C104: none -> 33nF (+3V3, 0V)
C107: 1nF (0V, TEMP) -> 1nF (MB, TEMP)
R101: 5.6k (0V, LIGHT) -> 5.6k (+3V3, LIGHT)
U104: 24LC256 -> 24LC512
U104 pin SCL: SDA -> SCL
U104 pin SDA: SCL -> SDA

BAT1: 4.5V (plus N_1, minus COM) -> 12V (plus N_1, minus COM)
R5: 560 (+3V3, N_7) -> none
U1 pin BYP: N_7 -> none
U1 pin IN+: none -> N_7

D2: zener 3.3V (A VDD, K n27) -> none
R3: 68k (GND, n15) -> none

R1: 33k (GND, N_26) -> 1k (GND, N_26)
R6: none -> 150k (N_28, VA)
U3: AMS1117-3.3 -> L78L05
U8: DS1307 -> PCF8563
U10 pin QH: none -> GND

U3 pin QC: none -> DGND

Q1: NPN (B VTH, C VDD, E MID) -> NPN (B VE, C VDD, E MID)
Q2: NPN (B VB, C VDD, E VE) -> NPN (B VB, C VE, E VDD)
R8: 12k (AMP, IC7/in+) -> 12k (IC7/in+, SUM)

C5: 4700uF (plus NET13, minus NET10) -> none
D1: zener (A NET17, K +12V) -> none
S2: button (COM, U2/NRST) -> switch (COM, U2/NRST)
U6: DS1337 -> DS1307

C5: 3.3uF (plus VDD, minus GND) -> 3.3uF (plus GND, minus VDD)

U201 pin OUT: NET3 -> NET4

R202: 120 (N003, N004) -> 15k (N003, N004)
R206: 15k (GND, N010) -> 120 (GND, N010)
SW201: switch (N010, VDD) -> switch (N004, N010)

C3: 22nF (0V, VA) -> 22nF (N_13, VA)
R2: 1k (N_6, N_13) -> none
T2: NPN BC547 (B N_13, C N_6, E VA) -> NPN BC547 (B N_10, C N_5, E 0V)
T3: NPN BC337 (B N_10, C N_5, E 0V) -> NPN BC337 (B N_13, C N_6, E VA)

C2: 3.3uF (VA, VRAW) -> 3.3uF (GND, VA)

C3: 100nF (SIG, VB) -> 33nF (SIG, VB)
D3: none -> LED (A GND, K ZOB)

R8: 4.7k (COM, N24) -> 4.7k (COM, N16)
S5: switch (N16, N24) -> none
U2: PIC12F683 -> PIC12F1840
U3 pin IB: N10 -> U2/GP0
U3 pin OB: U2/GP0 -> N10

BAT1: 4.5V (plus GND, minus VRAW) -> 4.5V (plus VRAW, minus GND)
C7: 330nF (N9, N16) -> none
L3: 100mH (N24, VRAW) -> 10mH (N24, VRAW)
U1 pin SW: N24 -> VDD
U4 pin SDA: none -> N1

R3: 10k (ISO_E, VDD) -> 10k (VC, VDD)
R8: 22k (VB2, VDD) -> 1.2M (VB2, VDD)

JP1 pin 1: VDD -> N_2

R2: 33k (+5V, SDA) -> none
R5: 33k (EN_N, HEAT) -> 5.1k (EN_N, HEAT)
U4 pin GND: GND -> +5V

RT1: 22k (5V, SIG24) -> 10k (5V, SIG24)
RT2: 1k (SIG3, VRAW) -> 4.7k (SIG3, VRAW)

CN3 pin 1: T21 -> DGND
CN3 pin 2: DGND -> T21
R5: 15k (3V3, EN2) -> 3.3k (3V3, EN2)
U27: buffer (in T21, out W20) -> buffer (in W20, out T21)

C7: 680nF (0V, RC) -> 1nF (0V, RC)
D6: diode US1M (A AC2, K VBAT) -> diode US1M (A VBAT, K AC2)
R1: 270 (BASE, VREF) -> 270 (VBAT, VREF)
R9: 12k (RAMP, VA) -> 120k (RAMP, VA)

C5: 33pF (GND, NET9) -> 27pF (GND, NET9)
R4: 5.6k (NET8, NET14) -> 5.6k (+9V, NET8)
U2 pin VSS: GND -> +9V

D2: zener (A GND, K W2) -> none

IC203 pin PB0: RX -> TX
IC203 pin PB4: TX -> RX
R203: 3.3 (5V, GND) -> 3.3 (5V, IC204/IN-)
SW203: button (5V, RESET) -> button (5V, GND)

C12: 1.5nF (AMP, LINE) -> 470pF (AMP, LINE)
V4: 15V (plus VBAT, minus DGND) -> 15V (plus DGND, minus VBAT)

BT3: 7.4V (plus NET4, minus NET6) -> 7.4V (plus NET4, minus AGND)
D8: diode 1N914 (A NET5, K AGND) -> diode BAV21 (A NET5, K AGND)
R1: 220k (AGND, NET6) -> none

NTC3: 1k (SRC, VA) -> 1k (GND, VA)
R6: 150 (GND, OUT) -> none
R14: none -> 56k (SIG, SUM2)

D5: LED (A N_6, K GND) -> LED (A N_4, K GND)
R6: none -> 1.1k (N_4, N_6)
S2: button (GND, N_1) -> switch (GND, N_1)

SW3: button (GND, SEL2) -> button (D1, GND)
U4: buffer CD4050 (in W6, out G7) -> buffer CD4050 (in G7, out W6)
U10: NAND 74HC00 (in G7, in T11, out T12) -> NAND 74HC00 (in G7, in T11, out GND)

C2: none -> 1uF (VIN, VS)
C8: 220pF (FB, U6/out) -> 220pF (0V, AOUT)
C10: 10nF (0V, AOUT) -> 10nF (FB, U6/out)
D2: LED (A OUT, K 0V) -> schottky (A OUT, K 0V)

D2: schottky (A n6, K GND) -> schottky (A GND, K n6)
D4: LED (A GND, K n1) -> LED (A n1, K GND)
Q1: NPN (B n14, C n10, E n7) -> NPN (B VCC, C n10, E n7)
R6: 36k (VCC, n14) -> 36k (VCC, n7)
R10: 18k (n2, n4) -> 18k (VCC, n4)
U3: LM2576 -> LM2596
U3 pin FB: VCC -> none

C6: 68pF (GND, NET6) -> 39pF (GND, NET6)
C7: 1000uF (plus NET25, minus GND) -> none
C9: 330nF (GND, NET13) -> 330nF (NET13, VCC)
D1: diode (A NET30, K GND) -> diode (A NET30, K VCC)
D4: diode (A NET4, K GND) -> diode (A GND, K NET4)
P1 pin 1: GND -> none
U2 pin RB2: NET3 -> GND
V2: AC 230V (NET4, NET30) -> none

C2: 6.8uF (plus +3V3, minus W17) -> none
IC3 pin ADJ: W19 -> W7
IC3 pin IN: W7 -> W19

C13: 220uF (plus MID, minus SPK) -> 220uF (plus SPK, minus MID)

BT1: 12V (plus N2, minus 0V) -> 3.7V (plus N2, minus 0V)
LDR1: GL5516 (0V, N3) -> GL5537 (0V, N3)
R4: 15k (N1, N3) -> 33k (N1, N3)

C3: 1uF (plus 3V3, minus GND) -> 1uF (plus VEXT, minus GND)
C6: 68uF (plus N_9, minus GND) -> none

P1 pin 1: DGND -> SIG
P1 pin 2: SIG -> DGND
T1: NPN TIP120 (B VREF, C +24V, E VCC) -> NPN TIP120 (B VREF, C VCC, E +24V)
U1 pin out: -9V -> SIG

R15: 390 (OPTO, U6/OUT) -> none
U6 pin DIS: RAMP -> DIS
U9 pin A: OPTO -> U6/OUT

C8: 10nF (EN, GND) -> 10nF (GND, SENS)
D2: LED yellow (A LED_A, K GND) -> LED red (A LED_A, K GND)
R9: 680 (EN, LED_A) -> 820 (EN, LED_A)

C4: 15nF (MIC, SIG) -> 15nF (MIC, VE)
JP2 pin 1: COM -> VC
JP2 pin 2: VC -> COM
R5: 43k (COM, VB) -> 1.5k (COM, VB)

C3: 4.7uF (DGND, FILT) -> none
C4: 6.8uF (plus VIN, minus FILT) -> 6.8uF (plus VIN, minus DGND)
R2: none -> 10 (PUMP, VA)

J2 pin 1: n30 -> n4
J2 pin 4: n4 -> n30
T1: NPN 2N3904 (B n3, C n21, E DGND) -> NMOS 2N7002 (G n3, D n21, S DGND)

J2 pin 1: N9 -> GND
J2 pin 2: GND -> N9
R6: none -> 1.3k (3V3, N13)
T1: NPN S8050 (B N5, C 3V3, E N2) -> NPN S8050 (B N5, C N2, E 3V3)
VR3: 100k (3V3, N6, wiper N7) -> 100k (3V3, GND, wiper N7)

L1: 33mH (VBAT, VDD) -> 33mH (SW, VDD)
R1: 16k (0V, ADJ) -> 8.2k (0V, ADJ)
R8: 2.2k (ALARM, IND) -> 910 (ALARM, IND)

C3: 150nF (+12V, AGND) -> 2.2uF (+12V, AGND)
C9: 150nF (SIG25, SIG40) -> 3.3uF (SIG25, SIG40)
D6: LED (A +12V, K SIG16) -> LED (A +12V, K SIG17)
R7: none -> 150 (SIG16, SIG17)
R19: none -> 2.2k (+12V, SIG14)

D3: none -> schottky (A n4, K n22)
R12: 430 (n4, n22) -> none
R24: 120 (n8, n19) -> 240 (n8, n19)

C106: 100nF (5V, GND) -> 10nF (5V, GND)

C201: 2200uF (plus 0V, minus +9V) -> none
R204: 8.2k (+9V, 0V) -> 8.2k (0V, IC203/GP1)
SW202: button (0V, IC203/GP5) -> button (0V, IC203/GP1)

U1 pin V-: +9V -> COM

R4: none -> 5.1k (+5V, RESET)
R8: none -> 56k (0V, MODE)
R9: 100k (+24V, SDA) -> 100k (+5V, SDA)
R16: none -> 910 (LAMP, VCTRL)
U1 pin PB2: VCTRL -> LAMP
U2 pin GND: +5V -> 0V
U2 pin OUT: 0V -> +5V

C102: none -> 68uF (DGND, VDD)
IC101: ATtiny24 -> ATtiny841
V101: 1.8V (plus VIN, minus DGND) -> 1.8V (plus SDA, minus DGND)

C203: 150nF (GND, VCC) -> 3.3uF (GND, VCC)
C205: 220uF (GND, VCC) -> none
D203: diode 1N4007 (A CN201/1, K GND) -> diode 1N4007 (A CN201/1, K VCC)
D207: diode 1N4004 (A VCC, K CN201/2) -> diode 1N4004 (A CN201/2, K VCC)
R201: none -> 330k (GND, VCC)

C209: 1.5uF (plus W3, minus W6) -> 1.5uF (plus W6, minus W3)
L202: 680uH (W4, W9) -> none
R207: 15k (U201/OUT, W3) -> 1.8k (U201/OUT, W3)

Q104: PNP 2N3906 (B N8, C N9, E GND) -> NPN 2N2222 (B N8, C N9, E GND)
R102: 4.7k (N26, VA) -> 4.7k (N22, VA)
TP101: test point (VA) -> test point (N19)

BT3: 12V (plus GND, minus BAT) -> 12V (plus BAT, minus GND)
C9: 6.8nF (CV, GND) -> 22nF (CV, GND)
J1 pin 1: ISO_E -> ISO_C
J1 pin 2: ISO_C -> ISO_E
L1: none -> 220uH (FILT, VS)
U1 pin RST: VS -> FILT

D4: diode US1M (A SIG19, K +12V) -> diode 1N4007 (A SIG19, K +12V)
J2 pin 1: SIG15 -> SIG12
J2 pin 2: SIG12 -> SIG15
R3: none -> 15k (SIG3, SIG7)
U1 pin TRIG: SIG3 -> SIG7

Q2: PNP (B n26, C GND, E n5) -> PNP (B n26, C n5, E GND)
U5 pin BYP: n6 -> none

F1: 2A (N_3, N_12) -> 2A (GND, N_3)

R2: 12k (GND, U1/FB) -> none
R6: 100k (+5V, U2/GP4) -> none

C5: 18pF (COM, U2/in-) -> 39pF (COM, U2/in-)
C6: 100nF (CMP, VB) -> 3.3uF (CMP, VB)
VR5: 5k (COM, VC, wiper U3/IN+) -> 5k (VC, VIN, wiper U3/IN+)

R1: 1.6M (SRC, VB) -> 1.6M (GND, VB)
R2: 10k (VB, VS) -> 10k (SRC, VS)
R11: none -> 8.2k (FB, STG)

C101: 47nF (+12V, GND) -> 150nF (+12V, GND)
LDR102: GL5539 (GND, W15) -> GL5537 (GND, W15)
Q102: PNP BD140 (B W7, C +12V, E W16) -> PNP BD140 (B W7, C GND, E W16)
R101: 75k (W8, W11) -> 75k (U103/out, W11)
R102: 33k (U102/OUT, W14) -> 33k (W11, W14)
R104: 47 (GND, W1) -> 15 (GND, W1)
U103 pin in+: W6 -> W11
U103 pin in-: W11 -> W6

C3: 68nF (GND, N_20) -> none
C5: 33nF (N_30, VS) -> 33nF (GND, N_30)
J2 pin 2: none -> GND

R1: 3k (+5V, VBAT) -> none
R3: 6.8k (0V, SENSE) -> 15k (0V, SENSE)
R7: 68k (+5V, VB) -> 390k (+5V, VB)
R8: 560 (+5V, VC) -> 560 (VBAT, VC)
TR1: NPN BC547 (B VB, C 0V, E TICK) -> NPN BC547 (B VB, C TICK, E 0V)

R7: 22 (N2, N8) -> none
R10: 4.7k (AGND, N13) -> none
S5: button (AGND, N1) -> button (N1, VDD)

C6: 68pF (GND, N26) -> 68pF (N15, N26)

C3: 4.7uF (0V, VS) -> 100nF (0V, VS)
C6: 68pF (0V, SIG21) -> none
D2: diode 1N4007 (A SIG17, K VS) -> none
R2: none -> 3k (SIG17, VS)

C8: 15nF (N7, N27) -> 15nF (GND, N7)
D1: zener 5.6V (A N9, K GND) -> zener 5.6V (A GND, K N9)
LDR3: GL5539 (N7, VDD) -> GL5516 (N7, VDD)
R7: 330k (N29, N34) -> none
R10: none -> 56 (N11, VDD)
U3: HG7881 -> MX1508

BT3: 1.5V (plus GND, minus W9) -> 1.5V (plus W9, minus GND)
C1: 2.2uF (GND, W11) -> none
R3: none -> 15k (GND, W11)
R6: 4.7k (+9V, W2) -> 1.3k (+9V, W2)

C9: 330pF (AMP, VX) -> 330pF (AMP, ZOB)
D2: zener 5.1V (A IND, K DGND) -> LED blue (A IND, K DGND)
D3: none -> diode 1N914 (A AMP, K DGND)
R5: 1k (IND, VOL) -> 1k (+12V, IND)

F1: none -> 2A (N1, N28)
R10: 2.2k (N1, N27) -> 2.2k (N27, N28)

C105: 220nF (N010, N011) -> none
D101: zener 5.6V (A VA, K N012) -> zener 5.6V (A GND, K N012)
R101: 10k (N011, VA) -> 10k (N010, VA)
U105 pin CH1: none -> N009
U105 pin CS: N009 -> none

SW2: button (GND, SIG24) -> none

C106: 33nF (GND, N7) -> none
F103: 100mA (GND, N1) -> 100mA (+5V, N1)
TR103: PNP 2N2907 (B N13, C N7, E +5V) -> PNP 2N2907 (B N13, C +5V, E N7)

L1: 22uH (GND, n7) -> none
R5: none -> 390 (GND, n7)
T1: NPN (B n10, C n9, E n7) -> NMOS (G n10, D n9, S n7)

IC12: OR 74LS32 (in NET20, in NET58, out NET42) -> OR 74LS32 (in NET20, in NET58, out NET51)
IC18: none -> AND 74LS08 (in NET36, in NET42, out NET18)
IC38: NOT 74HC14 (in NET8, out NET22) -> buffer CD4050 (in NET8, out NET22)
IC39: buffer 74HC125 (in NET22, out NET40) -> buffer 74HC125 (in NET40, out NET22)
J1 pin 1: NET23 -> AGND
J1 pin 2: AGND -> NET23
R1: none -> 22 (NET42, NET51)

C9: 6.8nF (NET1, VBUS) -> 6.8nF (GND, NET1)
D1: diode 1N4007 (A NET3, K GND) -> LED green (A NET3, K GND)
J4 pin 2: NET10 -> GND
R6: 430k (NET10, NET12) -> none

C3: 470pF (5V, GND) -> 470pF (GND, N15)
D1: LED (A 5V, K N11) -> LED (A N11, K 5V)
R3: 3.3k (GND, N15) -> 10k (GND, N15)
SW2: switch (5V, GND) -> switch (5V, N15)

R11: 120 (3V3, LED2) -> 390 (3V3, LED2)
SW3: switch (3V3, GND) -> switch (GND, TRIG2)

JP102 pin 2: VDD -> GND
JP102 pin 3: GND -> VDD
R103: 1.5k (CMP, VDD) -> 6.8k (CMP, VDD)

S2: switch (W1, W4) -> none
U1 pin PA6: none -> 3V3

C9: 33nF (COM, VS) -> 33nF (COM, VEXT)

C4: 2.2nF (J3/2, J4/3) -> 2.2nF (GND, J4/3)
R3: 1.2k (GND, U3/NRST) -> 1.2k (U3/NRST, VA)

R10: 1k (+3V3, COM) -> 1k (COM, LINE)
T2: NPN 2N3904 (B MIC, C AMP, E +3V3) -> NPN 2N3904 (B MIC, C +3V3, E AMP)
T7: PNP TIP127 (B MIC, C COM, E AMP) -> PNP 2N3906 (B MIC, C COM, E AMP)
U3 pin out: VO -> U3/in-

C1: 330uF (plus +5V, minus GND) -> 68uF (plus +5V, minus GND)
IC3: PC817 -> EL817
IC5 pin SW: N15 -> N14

────────

● **Activity**:
Your task is to retype, exactly and only, the lines from the one with "IC39: buffer 74HC125" through the final line above.

● **Task output**:
IC39: buffer 74HC125 (in NET22, out NET40) -> buffer 74HC125 (in NET40, out NET22)
J1 pin 1: NET23 -> AGND
J1 pin 2: AGND -> NET23
R1: none -> 22 (NET42, NET51)

C9: 6.8nF (NET1, VBUS) -> 6.8nF (GND, NET1)
D1: diode 1N4007 (A NET3, K GND) -> LED green (A NET3, K GND)
J4 pin 2: NET10 -> GND
R6: 430k (NET10, NET12) -> none

C3: 470pF (5V, GND) -> 470pF (GND, N15)
D1: LED (A 5V, K N11) -> LED (A N11, K 5V)
R3: 3.3k (GND, N15) -> 10k (GND, N15)
SW2: switch (5V, GND) -> switch (5V, N15)

R11: 120 (3V3, LED2) -> 390 (3V3, LED2)
SW3: switch (3V3, GND) -> switch (GND, TRIG2)

JP102 pin 2: VDD -> GND
JP102 pin 3: GND -> VDD
R103: 1.5k (CMP, VDD) -> 6.8k (CMP, VDD)

S2: switch (W1, W4) -> none
U1 pin PA6: none -> 3V3

C9: 33nF (COM, VS) -> 33nF (COM, VEXT)

C4: 2.2nF (J3/2, J4/3) -> 2.2nF (GND, J4/3)
R3: 1.2k (GND, U3/NRST) -> 1.2k (U3/NRST, VA)

R10: 1k (+3V3, COM) -> 1k (COM, LINE)
T2: NPN 2N3904 (B MIC, C AMP, E +3V3) -> NPN 2N3904 (B MIC, C +3V3, E AMP)
T7: PNP TIP127 (B MIC, C COM, E AMP) -> PNP 2N3906 (B MIC, C COM, E AMP)
U3 pin out: VO -> U3/in-

C1: 330uF (plus +5V, minus GND) -> 68uF (plus +5V, minus GND)
IC3: PC817 -> EL817
IC5 pin SW: N15 -> N14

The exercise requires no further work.